#### Problem description
Your reply should repeat all records verbatim and contain no images.

#### Data provided
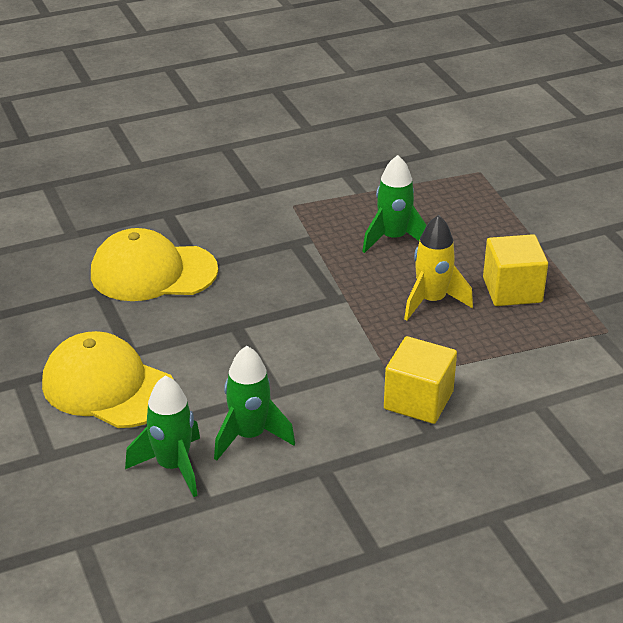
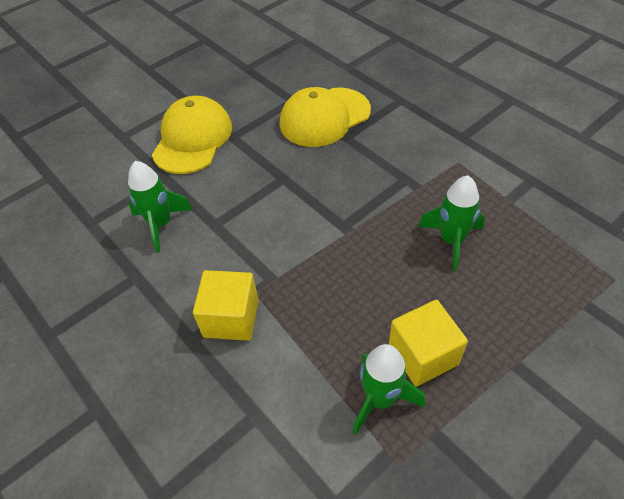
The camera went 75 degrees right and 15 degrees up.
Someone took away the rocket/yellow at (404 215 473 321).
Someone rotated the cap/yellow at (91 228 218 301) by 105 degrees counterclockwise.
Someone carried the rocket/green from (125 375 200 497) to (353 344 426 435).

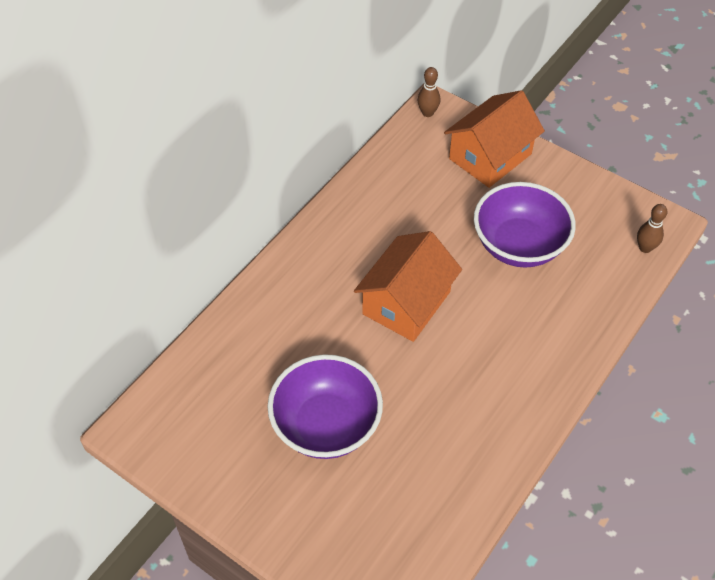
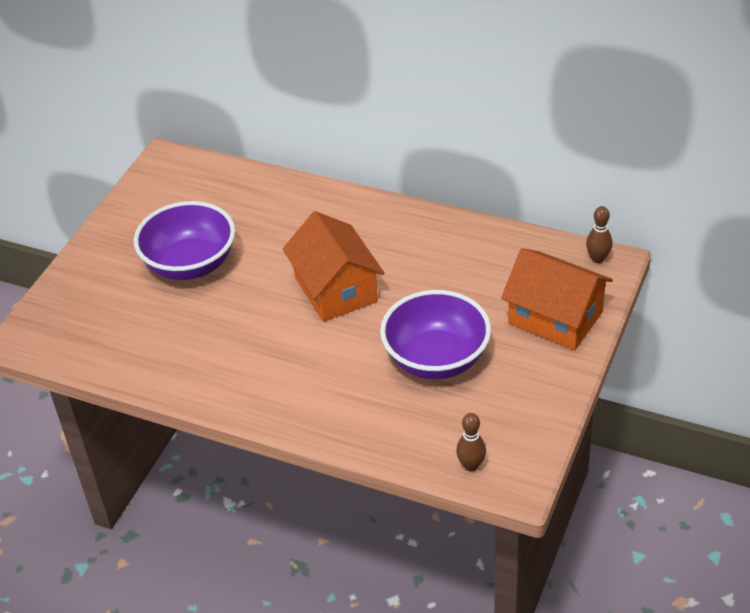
The camera went 80 degrees right and 10 degrees down.
Someone rotated the house/orange at (354 231 462 342) by 45 degrees clockwise.

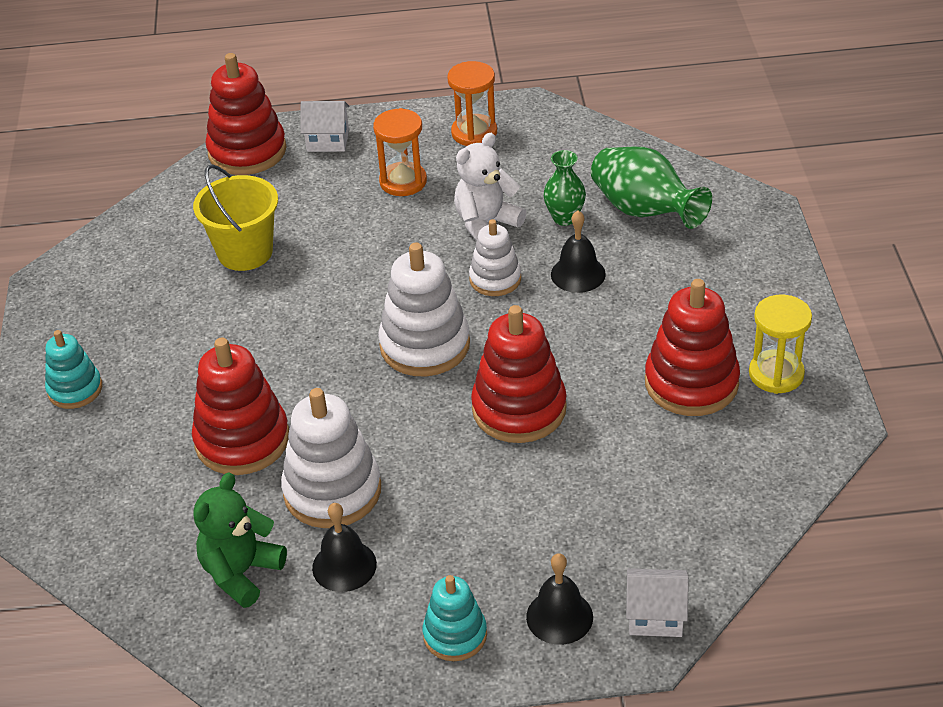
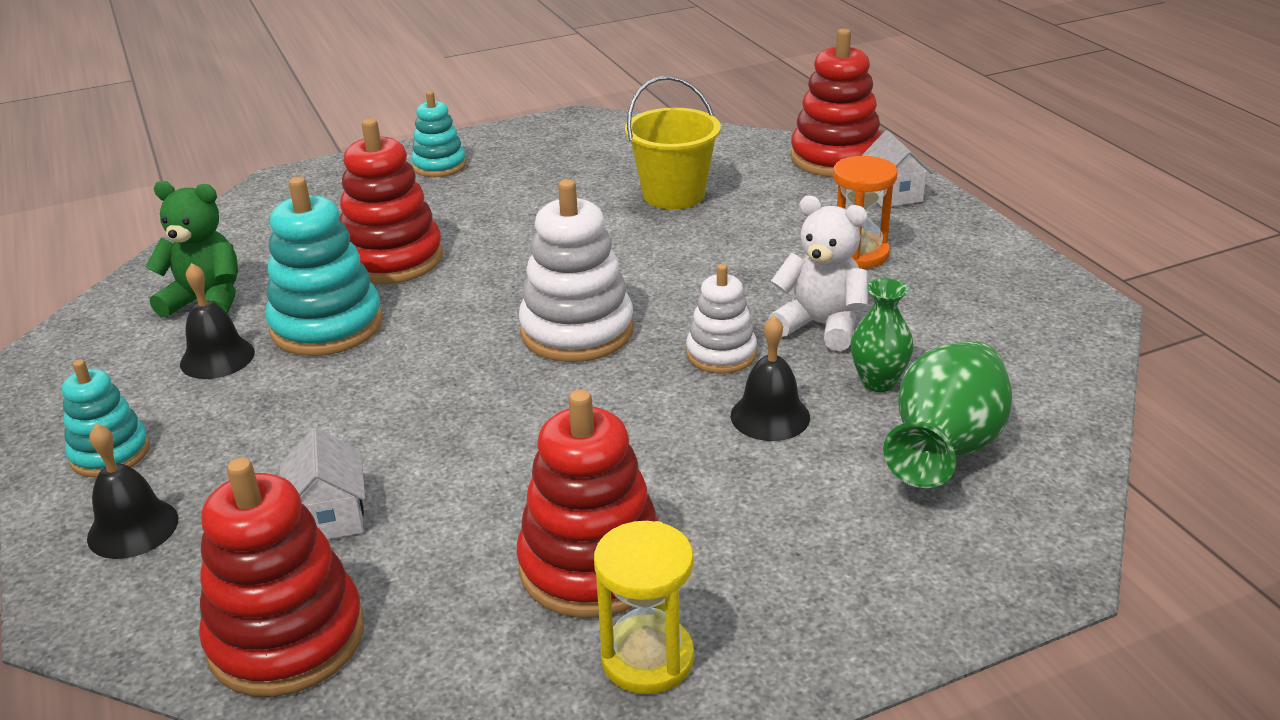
The camera went 70 degrees right and 10 degrees down.
Someone took away the hourglass/orange at (448 61 497 146).
Someone carried the stacking toy/red from (471 305 567 443) to (199 458 364 697).
Someone repainted the stacking toy/white at (281 388 381 528), which became the stacking toy/turquoise at (265 177 383 356).
Someone carried the house/white from (626 568 689 637) to (280 428 365 539).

#### Answer for this exercise
The camera went 75 degrees right and 15 degrees up.
Someone took away the rocket/yellow at (404 215 473 321).
Someone rotated the cap/yellow at (91 228 218 301) by 105 degrees counterclockwise.
Someone carried the rocket/green from (125 375 200 497) to (353 344 426 435).

The camera went 80 degrees right and 10 degrees down.
Someone rotated the house/orange at (354 231 462 342) by 45 degrees clockwise.

The camera went 70 degrees right and 10 degrees down.
Someone took away the hourglass/orange at (448 61 497 146).
Someone carried the stacking toy/red from (471 305 567 443) to (199 458 364 697).
Someone repainted the stacking toy/white at (281 388 381 528), which became the stacking toy/turquoise at (265 177 383 356).
Someone carried the house/white from (626 568 689 637) to (280 428 365 539).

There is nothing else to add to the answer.